• _Task directions_:
Write out the records that follow with every word intact.

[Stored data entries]
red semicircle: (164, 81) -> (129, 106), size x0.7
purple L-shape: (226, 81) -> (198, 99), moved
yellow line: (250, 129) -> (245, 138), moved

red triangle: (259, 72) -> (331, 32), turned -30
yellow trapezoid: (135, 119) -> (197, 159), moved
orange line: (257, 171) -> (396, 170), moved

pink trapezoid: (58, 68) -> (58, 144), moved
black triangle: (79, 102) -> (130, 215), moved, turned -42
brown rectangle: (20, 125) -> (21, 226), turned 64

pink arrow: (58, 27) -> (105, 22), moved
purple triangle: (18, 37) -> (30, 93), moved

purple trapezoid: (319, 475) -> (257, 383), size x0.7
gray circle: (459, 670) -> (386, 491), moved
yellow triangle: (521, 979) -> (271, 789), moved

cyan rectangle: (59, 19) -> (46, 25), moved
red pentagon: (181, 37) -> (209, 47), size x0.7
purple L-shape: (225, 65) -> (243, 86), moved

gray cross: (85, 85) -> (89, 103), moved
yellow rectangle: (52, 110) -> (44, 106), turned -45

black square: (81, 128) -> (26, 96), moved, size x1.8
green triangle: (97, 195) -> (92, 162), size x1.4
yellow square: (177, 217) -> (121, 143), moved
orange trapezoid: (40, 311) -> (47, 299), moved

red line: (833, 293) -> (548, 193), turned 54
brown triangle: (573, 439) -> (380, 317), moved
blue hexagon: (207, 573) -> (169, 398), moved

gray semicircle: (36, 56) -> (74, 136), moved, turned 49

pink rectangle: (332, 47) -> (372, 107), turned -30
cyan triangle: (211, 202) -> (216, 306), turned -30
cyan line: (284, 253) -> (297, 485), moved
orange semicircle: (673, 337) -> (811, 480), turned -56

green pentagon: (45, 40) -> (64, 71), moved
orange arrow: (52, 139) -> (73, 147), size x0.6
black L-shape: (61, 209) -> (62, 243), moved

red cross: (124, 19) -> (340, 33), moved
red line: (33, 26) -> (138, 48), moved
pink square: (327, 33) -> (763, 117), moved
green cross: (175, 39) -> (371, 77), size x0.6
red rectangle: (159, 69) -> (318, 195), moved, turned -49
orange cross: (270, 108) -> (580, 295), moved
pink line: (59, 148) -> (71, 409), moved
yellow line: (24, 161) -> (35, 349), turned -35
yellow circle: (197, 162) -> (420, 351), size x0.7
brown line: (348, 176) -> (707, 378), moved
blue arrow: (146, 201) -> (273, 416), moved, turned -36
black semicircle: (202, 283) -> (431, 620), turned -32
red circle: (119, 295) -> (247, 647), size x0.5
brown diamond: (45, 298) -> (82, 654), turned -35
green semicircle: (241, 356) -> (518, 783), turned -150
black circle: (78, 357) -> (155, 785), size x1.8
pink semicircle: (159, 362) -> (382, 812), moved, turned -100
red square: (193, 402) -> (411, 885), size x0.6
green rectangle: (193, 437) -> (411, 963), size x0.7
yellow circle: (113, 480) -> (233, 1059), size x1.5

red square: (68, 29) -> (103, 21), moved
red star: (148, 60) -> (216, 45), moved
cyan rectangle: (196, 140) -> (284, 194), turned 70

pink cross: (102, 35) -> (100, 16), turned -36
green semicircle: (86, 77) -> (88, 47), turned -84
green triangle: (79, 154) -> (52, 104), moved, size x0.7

• _Response area_:
red semicircle: (164, 81) -> (129, 106), size x0.7
purple L-shape: (226, 81) -> (198, 99), moved
yellow line: (250, 129) -> (245, 138), moved

red triangle: (259, 72) -> (331, 32), turned -30
yellow trapezoid: (135, 119) -> (197, 159), moved
orange line: (257, 171) -> (396, 170), moved

pink trapezoid: (58, 68) -> (58, 144), moved
black triangle: (79, 102) -> (130, 215), moved, turned -42
brown rectangle: (20, 125) -> (21, 226), turned 64

pink arrow: (58, 27) -> (105, 22), moved
purple triangle: (18, 37) -> (30, 93), moved

purple trapezoid: (319, 475) -> (257, 383), size x0.7
gray circle: (459, 670) -> (386, 491), moved
yellow triangle: (521, 979) -> (271, 789), moved

cyan rectangle: (59, 19) -> (46, 25), moved
red pentagon: (181, 37) -> (209, 47), size x0.7
purple L-shape: (225, 65) -> (243, 86), moved

gray cross: (85, 85) -> (89, 103), moved
yellow rectangle: (52, 110) -> (44, 106), turned -45

black square: (81, 128) -> (26, 96), moved, size x1.8
green triangle: (97, 195) -> (92, 162), size x1.4
yellow square: (177, 217) -> (121, 143), moved
orange trapezoid: (40, 311) -> (47, 299), moved

red line: (833, 293) -> (548, 193), turned 54
brown triangle: (573, 439) -> (380, 317), moved
blue hexagon: (207, 573) -> (169, 398), moved

gray semicircle: (36, 56) -> (74, 136), moved, turned 49

pink rectangle: (332, 47) -> (372, 107), turned -30
cyan triangle: (211, 202) -> (216, 306), turned -30
cyan line: (284, 253) -> (297, 485), moved
orange semicircle: (673, 337) -> (811, 480), turned -56

green pentagon: (45, 40) -> (64, 71), moved
orange arrow: (52, 139) -> (73, 147), size x0.6
black L-shape: (61, 209) -> (62, 243), moved

red cross: (124, 19) -> (340, 33), moved
red line: (33, 26) -> (138, 48), moved
pink square: (327, 33) -> (763, 117), moved
green cross: (175, 39) -> (371, 77), size x0.6
red rectangle: (159, 69) -> (318, 195), moved, turned -49
orange cross: (270, 108) -> (580, 295), moved
pink line: (59, 148) -> (71, 409), moved
yellow line: (24, 161) -> (35, 349), turned -35
yellow circle: (197, 162) -> (420, 351), size x0.7
brown line: (348, 176) -> (707, 378), moved
blue arrow: (146, 201) -> (273, 416), moved, turned -36
black semicircle: (202, 283) -> (431, 620), turned -32
red circle: (119, 295) -> (247, 647), size x0.5
brown diamond: (45, 298) -> (82, 654), turned -35
green semicircle: (241, 356) -> (518, 783), turned -150
black circle: (78, 357) -> (155, 785), size x1.8
pink semicircle: (159, 362) -> (382, 812), moved, turned -100
red square: (193, 402) -> (411, 885), size x0.6
green rectangle: (193, 437) -> (411, 963), size x0.7
yellow circle: (113, 480) -> (233, 1059), size x1.5

red square: (68, 29) -> (103, 21), moved
red star: (148, 60) -> (216, 45), moved
cyan rectangle: (196, 140) -> (284, 194), turned 70

pink cross: (102, 35) -> (100, 16), turned -36
green semicircle: (86, 77) -> (88, 47), turned -84
green triangle: (79, 154) -> (52, 104), moved, size x0.7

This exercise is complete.